Description of the task: Your answer should be one number: how many lines of the records hold the string "calculator".

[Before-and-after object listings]

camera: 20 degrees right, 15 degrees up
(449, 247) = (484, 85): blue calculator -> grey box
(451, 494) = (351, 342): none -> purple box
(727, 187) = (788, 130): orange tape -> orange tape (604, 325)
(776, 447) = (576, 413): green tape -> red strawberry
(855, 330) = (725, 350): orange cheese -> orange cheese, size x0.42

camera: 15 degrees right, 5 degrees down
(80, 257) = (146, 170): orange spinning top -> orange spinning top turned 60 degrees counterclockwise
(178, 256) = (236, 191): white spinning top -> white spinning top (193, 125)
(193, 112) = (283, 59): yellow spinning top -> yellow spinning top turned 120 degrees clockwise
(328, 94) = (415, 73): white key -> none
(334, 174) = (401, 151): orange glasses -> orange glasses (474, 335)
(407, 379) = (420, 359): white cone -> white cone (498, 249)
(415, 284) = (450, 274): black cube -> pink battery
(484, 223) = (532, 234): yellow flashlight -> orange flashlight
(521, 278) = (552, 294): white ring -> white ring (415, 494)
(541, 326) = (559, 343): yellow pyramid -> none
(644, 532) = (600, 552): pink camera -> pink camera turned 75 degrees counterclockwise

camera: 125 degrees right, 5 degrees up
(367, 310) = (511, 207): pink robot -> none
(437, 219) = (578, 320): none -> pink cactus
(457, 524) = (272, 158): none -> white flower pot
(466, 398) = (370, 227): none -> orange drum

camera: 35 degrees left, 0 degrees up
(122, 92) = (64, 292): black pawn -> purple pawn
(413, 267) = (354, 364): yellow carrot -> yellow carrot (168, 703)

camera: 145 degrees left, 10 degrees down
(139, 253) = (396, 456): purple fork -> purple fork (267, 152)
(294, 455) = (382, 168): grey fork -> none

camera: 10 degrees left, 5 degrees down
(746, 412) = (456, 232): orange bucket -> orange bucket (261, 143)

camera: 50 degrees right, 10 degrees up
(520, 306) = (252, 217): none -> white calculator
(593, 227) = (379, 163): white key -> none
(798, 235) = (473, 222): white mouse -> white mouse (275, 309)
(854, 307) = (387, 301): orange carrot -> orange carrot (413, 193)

Expected answer: 2